*WHAT THE TASK ASKS:*
An exact reproduction of all the data is needed, with no images in it.

*PROVIDED MATERIAL:*
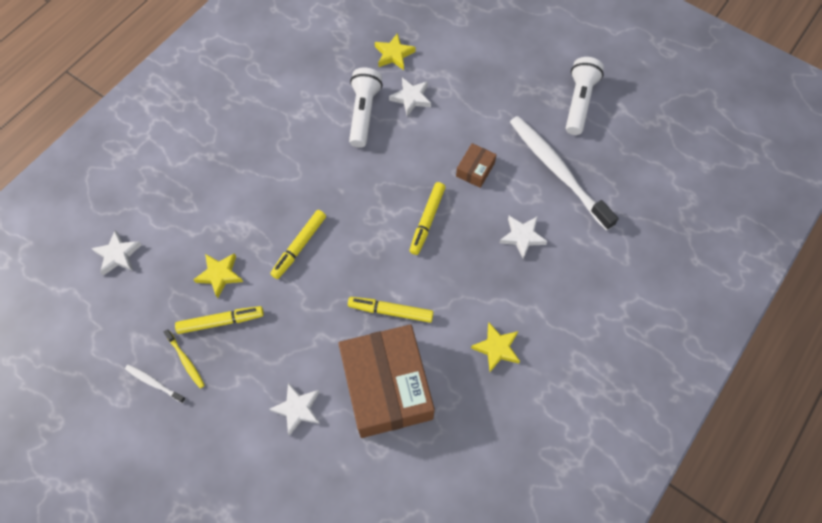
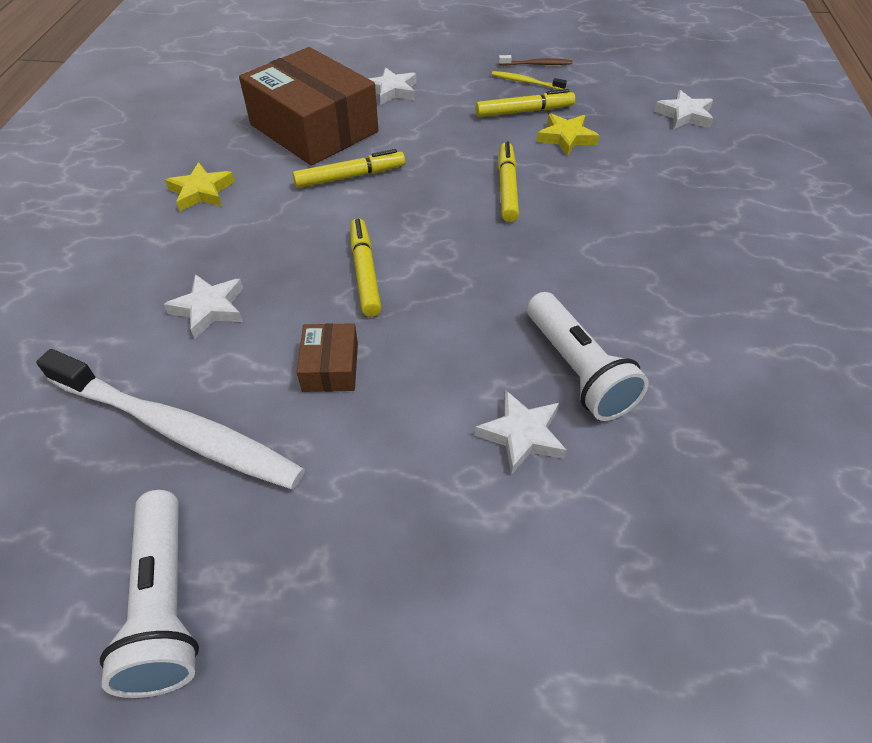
camera: 150 degrees right, 15 degrees down
(154, 383) = (537, 64): white toothbrush -> brown toothbrush
(221, 321) = (524, 111): yellow marker -> yellow marker turned 150 degrees counterclockwise
(394, 54) = (627, 509): yellow star -> none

*WRITTEN REPLY:*
camera: 150 degrees right, 15 degrees down
(154, 383) = (537, 64): white toothbrush -> brown toothbrush
(221, 321) = (524, 111): yellow marker -> yellow marker turned 150 degrees counterclockwise
(394, 54) = (627, 509): yellow star -> none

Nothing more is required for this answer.